**Exercise description:**
Can you reproduce the data below with every instance of "lifeguard" replaced by "pool attendant" and nothing else altered?

[Dataset records]
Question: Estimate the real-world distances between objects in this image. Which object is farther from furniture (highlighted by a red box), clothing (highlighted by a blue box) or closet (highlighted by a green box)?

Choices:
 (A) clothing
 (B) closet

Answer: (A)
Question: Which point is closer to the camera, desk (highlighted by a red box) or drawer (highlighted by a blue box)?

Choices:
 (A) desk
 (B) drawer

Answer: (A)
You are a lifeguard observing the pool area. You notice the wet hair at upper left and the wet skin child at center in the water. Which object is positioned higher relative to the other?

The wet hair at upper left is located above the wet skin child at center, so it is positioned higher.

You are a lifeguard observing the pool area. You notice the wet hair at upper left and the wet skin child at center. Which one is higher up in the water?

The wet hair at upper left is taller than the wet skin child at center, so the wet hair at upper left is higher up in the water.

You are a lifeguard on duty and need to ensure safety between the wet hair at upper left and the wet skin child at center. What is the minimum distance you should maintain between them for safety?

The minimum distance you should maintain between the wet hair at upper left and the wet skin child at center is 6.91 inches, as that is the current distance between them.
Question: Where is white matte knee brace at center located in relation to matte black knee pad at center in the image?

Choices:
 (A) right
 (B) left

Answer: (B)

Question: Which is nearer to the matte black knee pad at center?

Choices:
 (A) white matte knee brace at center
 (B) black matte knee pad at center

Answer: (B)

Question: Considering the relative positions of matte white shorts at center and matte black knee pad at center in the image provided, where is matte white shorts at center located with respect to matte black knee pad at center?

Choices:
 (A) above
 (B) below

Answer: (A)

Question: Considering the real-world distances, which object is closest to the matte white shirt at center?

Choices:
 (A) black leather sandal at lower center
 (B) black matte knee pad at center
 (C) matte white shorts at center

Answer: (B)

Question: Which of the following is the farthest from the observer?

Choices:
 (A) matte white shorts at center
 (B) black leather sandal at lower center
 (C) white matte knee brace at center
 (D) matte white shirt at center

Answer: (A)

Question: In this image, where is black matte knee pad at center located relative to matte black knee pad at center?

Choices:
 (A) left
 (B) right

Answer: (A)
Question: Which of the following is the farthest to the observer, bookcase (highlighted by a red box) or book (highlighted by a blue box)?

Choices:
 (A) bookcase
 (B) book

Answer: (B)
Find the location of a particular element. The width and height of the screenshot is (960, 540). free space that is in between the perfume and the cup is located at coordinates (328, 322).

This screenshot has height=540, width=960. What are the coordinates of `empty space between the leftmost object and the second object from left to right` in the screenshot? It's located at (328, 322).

**Output of the task:**
Question: Estimate the real-world distances between objects in this image. Which object is farther from furniture (highlighted by a red box), clothing (highlighted by a blue box) or closet (highlighted by a green box)?

Choices:
 (A) clothing
 (B) closet

Answer: (A)
Question: Which point is closer to the camera, desk (highlighted by a red box) or drawer (highlighted by a blue box)?

Choices:
 (A) desk
 (B) drawer

Answer: (A)
You are a pool attendant observing the pool area. You notice the wet hair at upper left and the wet skin child at center in the water. Which object is positioned higher relative to the other?

The wet hair at upper left is located above the wet skin child at center, so it is positioned higher.

You are a pool attendant observing the pool area. You notice the wet hair at upper left and the wet skin child at center. Which one is higher up in the water?

The wet hair at upper left is taller than the wet skin child at center, so the wet hair at upper left is higher up in the water.

You are a pool attendant on duty and need to ensure safety between the wet hair at upper left and the wet skin child at center. What is the minimum distance you should maintain between them for safety?

The minimum distance you should maintain between the wet hair at upper left and the wet skin child at center is 6.91 inches, as that is the current distance between them.
Question: Where is white matte knee brace at center located in relation to matte black knee pad at center in the image?

Choices:
 (A) right
 (B) left

Answer: (B)

Question: Which is nearer to the matte black knee pad at center?

Choices:
 (A) white matte knee brace at center
 (B) black matte knee pad at center

Answer: (B)

Question: Considering the relative positions of matte white shorts at center and matte black knee pad at center in the image provided, where is matte white shorts at center located with respect to matte black knee pad at center?

Choices:
 (A) above
 (B) below

Answer: (A)

Question: Considering the real-world distances, which object is closest to the matte white shirt at center?

Choices:
 (A) black leather sandal at lower center
 (B) black matte knee pad at center
 (C) matte white shorts at center

Answer: (B)

Question: Which of the following is the farthest from the observer?

Choices:
 (A) matte white shorts at center
 (B) black leather sandal at lower center
 (C) white matte knee brace at center
 (D) matte white shirt at center

Answer: (A)

Question: In this image, where is black matte knee pad at center located relative to matte black knee pad at center?

Choices:
 (A) left
 (B) right

Answer: (A)
Question: Which of the following is the farthest to the observer, bookcase (highlighted by a red box) or book (highlighted by a blue box)?

Choices:
 (A) bookcase
 (B) book

Answer: (B)
Find the location of a particular element. The width and height of the screenshot is (960, 540). free space that is in between the perfume and the cup is located at coordinates (328, 322).

This screenshot has height=540, width=960. What are the coordinates of `empty space between the leftmost object and the second object from left to right` in the screenshot? It's located at (328, 322).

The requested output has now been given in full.